═══ TASK INPUTS

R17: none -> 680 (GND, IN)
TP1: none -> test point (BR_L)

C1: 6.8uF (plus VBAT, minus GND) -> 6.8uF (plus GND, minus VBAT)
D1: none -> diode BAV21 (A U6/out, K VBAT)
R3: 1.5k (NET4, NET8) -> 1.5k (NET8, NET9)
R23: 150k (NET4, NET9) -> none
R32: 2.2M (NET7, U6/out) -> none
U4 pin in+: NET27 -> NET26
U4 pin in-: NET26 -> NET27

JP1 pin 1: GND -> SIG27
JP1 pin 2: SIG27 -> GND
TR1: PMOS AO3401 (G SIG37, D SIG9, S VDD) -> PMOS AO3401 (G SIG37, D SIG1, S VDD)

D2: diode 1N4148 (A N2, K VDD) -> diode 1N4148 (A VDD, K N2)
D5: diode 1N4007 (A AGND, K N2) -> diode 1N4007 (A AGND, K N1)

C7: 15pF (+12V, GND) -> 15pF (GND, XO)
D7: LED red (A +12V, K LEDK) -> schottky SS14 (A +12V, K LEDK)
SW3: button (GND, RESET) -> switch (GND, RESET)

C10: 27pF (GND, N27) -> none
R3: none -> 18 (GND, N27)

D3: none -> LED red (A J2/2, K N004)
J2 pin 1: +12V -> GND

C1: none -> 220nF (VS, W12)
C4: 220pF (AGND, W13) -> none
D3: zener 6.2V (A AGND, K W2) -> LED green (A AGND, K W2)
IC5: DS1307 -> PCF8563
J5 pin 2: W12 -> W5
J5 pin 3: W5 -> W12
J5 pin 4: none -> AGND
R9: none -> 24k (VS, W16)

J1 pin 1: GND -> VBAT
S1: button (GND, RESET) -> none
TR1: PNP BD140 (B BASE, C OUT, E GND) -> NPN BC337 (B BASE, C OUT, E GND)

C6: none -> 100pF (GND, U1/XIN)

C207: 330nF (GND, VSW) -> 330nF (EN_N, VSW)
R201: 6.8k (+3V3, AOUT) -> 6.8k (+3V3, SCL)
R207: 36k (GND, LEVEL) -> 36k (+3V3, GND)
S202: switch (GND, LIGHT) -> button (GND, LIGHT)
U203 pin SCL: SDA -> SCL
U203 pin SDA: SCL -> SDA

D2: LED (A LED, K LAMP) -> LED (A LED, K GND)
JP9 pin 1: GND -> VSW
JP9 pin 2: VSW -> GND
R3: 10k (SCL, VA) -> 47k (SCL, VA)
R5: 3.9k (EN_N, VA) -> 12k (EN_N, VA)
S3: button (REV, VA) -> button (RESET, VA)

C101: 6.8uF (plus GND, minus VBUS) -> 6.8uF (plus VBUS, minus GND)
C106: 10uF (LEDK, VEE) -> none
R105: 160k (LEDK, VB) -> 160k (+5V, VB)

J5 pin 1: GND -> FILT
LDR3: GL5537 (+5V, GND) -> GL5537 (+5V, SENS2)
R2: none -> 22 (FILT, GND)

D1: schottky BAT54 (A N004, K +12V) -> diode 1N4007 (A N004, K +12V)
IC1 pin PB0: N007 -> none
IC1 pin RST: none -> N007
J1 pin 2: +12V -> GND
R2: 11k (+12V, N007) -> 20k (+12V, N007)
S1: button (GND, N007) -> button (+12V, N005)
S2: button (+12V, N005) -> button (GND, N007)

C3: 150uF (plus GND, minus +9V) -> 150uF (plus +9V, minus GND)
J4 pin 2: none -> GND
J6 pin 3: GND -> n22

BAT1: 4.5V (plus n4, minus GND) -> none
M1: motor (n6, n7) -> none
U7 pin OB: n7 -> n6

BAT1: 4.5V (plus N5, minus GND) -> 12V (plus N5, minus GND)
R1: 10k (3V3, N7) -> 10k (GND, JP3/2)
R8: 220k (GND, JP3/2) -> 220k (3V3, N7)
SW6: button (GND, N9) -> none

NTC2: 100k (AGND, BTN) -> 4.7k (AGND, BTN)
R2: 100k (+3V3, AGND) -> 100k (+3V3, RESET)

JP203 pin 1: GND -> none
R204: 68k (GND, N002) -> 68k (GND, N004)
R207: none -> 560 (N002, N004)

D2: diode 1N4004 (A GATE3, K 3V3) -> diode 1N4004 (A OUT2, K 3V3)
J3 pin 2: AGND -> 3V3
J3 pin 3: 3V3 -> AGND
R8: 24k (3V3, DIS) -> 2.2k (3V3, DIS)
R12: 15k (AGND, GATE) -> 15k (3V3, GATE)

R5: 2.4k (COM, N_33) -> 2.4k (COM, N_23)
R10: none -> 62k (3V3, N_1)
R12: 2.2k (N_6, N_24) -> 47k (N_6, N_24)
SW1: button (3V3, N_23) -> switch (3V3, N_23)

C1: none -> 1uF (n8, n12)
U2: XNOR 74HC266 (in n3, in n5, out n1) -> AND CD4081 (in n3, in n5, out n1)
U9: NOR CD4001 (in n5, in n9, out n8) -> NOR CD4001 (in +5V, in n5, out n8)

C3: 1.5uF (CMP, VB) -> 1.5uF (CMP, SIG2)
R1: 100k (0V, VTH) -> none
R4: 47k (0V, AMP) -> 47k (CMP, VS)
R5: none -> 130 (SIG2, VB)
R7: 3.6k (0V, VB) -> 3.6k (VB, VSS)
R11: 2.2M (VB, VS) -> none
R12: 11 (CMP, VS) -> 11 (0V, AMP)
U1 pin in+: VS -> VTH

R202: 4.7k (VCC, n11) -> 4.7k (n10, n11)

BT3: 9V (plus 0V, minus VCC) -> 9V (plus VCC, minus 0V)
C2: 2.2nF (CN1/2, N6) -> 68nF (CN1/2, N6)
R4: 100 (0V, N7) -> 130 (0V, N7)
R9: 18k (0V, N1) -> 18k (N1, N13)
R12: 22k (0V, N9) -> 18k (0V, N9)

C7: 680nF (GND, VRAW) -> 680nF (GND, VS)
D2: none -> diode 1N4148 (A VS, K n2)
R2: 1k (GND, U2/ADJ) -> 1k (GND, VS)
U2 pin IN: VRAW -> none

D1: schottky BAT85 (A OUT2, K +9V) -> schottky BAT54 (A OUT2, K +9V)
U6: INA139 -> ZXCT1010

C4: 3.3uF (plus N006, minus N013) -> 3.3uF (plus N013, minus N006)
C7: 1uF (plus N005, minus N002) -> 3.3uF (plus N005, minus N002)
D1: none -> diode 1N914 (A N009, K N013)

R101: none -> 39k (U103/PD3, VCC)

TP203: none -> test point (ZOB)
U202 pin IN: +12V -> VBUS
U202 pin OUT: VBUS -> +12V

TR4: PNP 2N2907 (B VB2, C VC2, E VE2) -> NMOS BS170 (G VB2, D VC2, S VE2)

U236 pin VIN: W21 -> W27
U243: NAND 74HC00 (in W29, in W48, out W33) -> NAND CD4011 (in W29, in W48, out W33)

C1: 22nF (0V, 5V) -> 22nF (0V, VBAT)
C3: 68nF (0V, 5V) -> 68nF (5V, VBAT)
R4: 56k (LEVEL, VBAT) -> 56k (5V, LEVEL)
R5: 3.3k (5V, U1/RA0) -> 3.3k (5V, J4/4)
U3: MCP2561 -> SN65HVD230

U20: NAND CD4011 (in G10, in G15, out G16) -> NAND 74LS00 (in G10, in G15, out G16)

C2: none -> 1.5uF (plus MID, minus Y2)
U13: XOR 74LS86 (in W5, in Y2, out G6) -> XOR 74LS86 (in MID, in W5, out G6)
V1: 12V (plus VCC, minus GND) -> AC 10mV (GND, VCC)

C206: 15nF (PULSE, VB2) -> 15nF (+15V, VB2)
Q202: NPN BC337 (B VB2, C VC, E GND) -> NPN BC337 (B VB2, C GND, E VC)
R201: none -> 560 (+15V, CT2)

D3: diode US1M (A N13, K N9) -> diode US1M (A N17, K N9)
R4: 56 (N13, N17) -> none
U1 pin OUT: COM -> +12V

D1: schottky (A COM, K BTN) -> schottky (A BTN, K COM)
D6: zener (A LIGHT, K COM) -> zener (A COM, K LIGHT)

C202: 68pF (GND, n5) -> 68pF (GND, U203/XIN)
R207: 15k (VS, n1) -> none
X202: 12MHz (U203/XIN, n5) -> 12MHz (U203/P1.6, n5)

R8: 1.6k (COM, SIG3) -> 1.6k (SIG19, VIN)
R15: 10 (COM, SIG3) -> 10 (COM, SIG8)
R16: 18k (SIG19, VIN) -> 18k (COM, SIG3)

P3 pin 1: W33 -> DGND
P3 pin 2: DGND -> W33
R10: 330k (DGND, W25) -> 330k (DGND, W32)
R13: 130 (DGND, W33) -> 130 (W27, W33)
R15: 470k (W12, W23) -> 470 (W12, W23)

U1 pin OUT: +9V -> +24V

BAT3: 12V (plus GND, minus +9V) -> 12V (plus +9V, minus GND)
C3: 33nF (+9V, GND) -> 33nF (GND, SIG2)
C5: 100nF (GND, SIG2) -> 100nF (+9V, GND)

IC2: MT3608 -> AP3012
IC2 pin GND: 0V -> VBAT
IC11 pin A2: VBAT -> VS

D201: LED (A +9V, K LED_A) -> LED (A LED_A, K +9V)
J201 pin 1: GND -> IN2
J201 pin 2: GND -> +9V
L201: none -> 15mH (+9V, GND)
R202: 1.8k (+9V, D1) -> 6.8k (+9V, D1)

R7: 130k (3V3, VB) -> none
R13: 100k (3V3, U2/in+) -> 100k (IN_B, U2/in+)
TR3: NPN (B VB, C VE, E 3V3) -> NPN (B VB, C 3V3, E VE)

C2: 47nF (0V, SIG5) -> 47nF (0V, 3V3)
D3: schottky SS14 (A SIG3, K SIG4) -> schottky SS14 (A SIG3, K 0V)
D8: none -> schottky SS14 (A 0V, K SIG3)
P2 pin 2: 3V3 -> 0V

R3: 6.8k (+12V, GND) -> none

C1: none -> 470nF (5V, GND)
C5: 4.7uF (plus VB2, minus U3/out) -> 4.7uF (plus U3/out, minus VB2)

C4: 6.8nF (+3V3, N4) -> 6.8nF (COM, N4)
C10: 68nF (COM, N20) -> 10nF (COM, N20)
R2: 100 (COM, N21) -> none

══════

#### BRIEF:
Among the entries above, find the line with "R9: 18k (0V, N1) -> 18k (N1, N13)" and the line with "C4: 3.3uF (plus"; give again exactly these two lines and all lines between them.

#### YOUR SOLUTION:
R9: 18k (0V, N1) -> 18k (N1, N13)
R12: 22k (0V, N9) -> 18k (0V, N9)

C7: 680nF (GND, VRAW) -> 680nF (GND, VS)
D2: none -> diode 1N4148 (A VS, K n2)
R2: 1k (GND, U2/ADJ) -> 1k (GND, VS)
U2 pin IN: VRAW -> none

D1: schottky BAT85 (A OUT2, K +9V) -> schottky BAT54 (A OUT2, K +9V)
U6: INA139 -> ZXCT1010

C4: 3.3uF (plus N006, minus N013) -> 3.3uF (plus N013, minus N006)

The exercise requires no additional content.